> [About this task]
Scan the listing below for the string "pink" and copy each line where it turns up.

> [Input records]
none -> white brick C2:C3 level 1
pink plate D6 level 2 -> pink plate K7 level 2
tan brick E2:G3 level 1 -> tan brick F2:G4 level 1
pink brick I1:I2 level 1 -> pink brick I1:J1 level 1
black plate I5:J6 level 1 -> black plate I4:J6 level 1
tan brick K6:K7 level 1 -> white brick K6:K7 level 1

> [Completed exercise]
pink plate D6 level 2 -> pink plate K7 level 2
pink brick I1:I2 level 1 -> pink brick I1:J1 level 1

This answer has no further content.